Take the line with "black bottle [408,338,505,382] -> none" and every line after it in the entries below, and set them down exactly, without any pictures.

==========

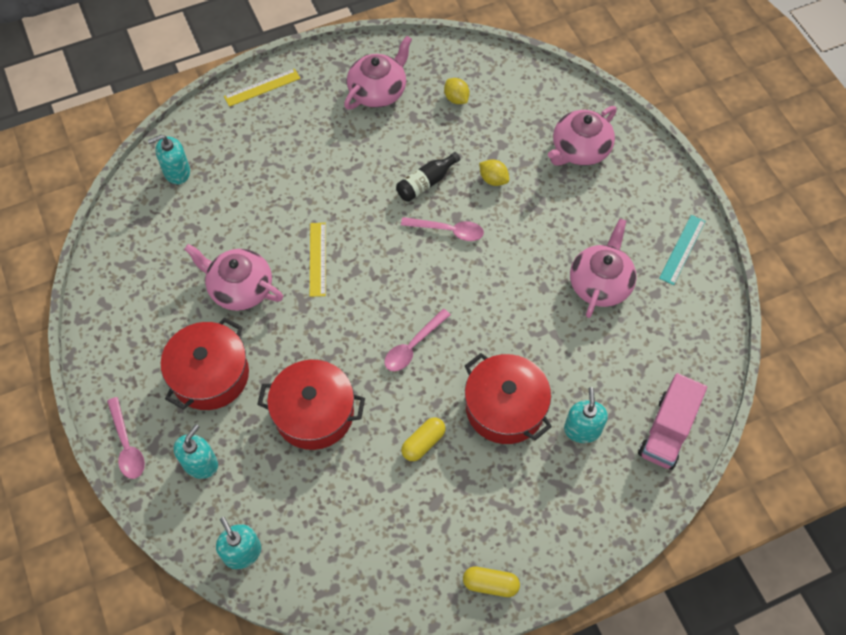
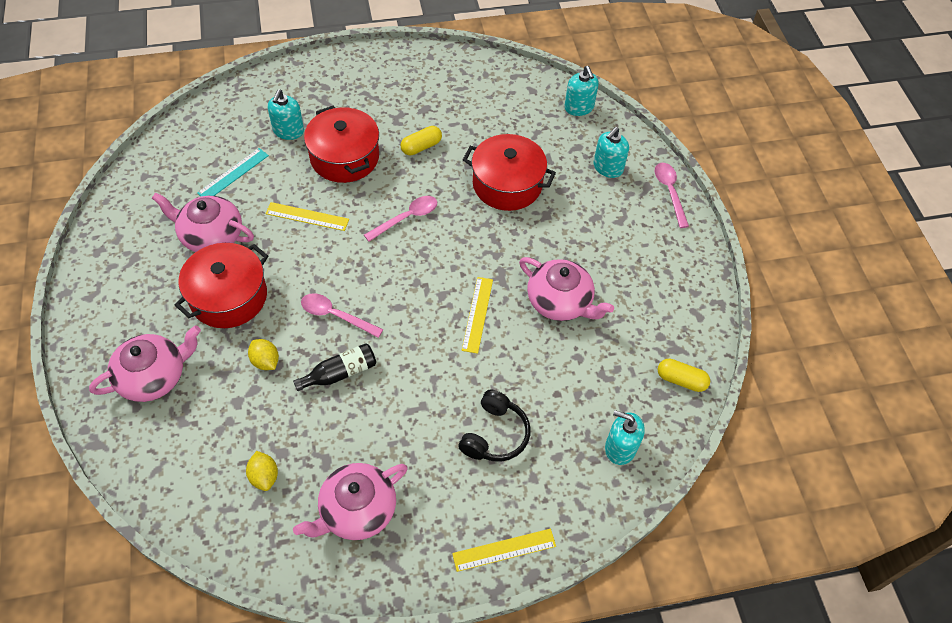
camera: 170 degrees left, 5 degrees down
turquoise soap dispenser [148,135,190,184] -> turquoise soap dispenser turned 150 degrees counterclockwise [605,410,645,465]
red pot [161,317,249,410] -> red pot moved to [175,243,268,328]
yellow capsule [463,567,520,597] -> yellow capsule moved to [658,358,710,392]
pink teapot [570,218,637,318] -> pink teapot turned 75 degrees clockwise [152,192,254,252]
pink truck [638,373,707,470] -> none
turquoise ruler [659,215,705,285] -> turquoise ruler moved to [197,148,269,197]
none -> yellow ruler [265,202,349,231]
none -> black headphones [458,390,530,462]

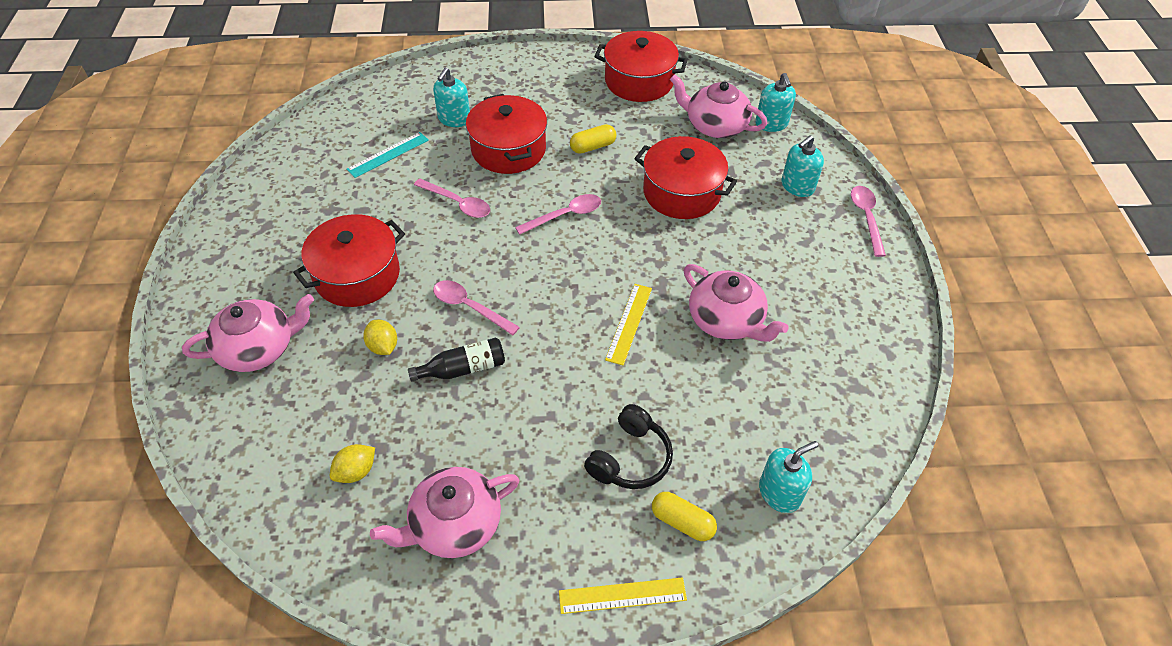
camera: 10 degrees right, 5 degrees down
pink teapot [152,192,254,252] -> pink teapot moved to [670,74,768,138]
yellow lemon [246,451,278,491] -> yellow lemon turned 60 degrees clockwise [330,444,375,483]
yellow ruler [265,202,349,231] -> pink spoon [414,179,490,218]
turquoise soap dispenser [605,410,645,465] -> turquoise soap dispenser turned 120 degrees clockwise [759,441,818,513]
yellow capsule [658,358,710,392] -> yellow capsule moved to [652,492,717,541]
none -> red pot [594,31,688,102]

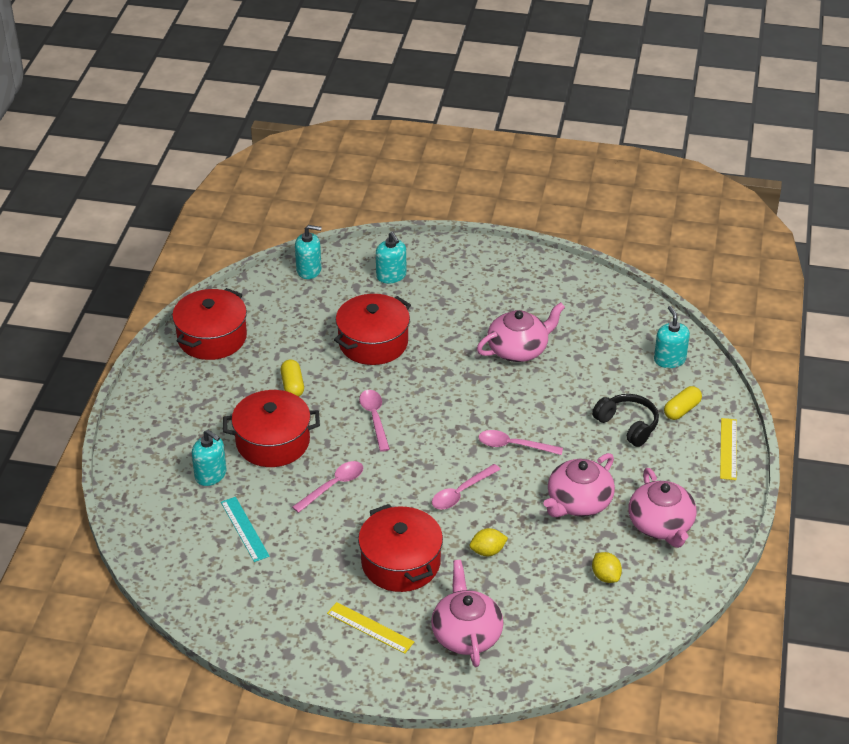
camera: 75 degrees left, 10 degrees down
black bottle [408,338,505,382] -> none
yellow ruler [605,284,652,365] -> yellow ruler moved to [327,602,414,654]
pink teapot [670,74,768,138] -> pink teapot moved to [543,453,615,517]
pink spoon [851,186,886,257] -> pink spoon moved to [479,430,563,455]

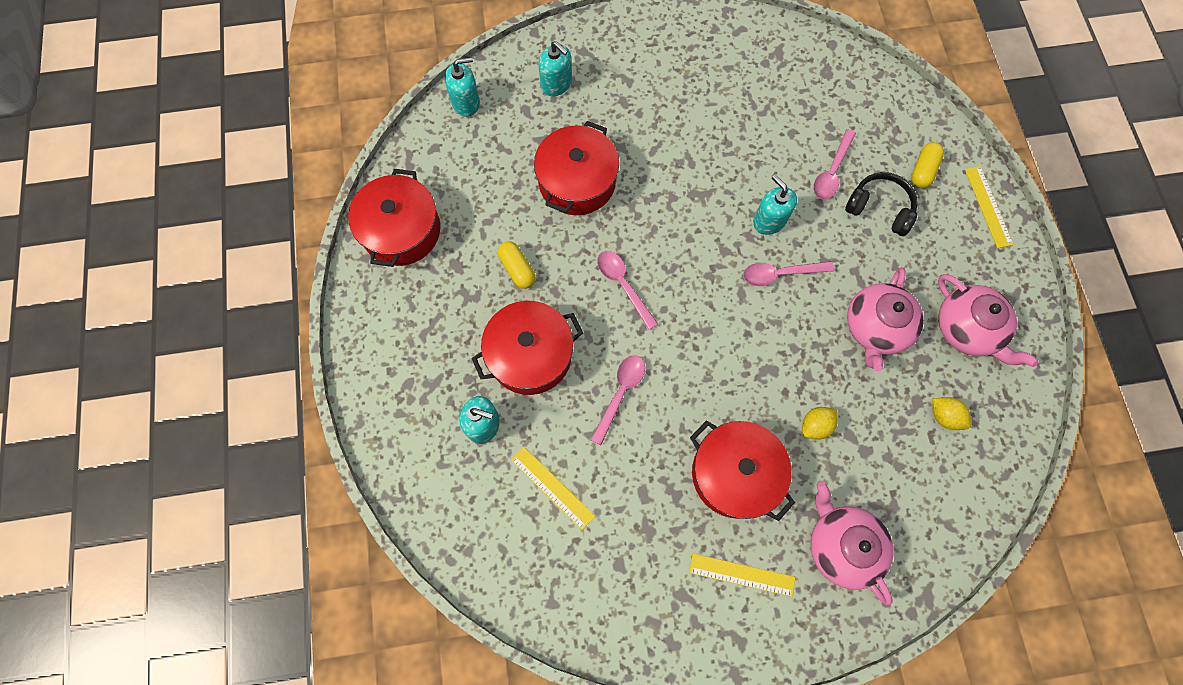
camera: 20 degrees left, 30 degrees up
turquoise ruler [221,497,270,562] -> yellow ruler [511,446,595,530]
pink spoon [432,464,501,510] -> pink spoon moved to [813,129,856,200]
pink teapot [477,302,565,362] -> none
turquoise soap dispenser [654,306,690,368] -> turquoise soap dispenser moved to [753,175,797,235]

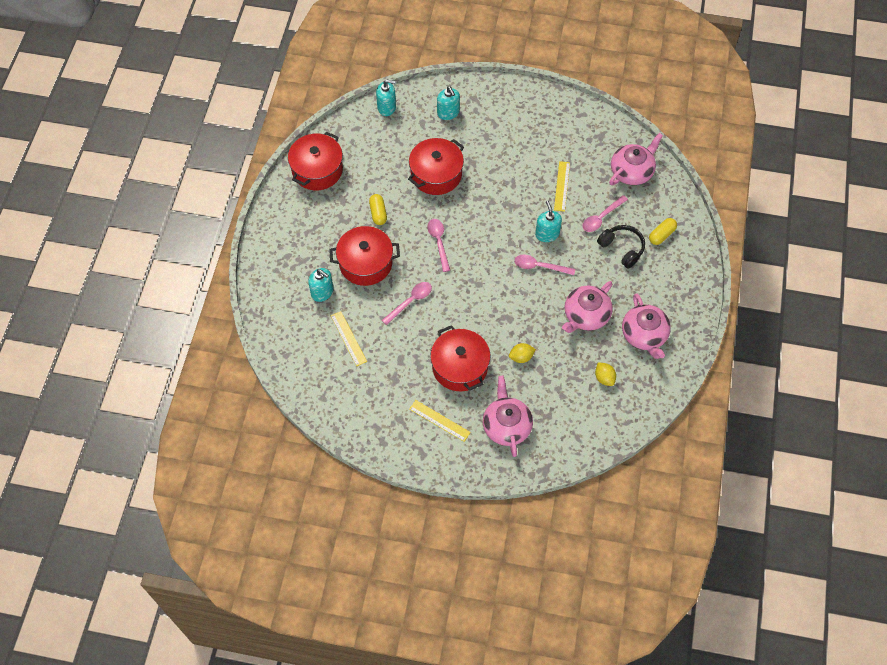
camera: 20 degrees right, 10 degrees down
yellow ruler [965,166,1013,248] -> yellow ruler moved to [554,161,570,212]
none -> pink teapot [609,133,663,185]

==========

--- Worked solution ---
black bottle [408,338,505,382] -> none
yellow ruler [605,284,652,365] -> yellow ruler moved to [327,602,414,654]
pink teapot [670,74,768,138] -> pink teapot moved to [543,453,615,517]
pink spoon [851,186,886,257] -> pink spoon moved to [479,430,563,455]

camera: 20 degrees left, 30 degrees up
turquoise ruler [221,497,270,562] -> yellow ruler [511,446,595,530]
pink spoon [432,464,501,510] -> pink spoon moved to [813,129,856,200]
pink teapot [477,302,565,362] -> none
turquoise soap dispenser [654,306,690,368] -> turquoise soap dispenser moved to [753,175,797,235]

camera: 20 degrees right, 10 degrees down
yellow ruler [965,166,1013,248] -> yellow ruler moved to [554,161,570,212]
none -> pink teapot [609,133,663,185]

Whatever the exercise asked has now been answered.